- [DATA PROVIDED]
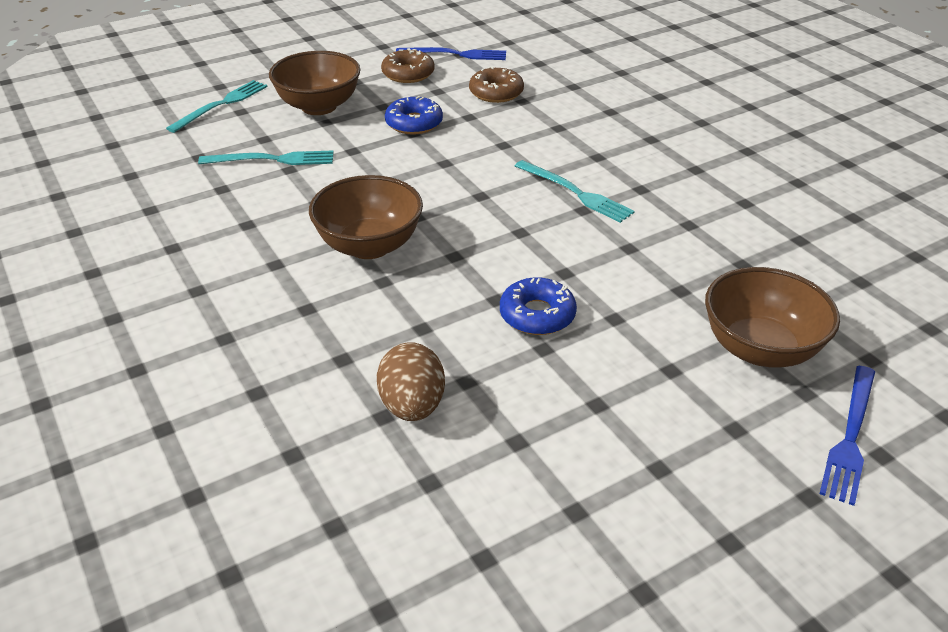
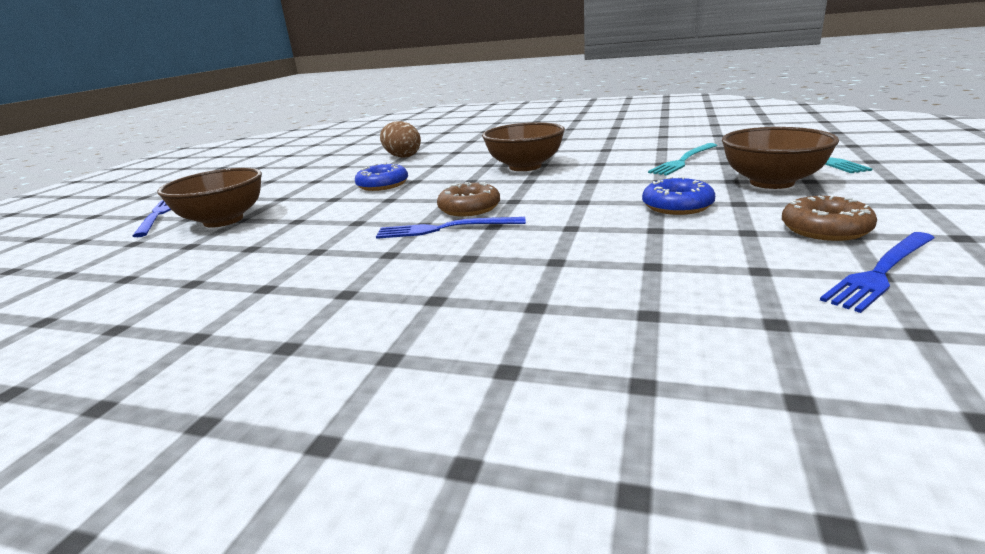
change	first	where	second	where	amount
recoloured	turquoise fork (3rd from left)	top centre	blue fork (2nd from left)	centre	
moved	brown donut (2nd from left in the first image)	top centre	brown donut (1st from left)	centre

- [TASK GOAL] Your reply should be one number: how many lines in this listing contain the string "left".

- [TASK ANSWER] 2